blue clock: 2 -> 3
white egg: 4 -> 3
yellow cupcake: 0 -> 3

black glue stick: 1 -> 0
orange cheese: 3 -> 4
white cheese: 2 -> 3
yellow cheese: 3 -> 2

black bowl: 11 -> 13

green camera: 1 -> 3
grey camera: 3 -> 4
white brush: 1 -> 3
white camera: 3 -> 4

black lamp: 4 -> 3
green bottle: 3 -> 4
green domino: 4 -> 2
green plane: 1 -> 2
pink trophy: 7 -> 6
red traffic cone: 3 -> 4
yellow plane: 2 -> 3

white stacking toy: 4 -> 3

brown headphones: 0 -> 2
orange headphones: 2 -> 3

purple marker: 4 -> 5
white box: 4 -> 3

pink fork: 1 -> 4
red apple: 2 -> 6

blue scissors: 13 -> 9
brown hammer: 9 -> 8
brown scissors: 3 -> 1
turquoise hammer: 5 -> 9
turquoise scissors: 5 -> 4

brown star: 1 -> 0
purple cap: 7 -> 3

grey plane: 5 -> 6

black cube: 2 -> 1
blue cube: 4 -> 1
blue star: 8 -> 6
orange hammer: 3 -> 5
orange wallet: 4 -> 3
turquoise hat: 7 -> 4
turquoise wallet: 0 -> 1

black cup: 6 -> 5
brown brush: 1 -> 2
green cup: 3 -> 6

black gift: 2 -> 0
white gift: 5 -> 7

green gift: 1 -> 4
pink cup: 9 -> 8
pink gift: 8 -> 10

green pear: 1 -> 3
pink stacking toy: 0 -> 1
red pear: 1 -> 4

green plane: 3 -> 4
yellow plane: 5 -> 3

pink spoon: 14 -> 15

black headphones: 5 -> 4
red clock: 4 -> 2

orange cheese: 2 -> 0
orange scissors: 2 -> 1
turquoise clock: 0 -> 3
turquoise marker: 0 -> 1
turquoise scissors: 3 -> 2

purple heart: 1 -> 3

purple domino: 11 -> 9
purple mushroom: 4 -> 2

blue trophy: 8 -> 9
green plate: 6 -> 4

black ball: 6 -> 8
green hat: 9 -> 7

---*---

__The task__: Retype the portion of the data above that starts on the line with "white brush: 1 -> 3" and finishes on the line with "orange headphones: 2 -> 3", including both of those lines.

__Response area__:
white brush: 1 -> 3
white camera: 3 -> 4

black lamp: 4 -> 3
green bottle: 3 -> 4
green domino: 4 -> 2
green plane: 1 -> 2
pink trophy: 7 -> 6
red traffic cone: 3 -> 4
yellow plane: 2 -> 3

white stacking toy: 4 -> 3

brown headphones: 0 -> 2
orange headphones: 2 -> 3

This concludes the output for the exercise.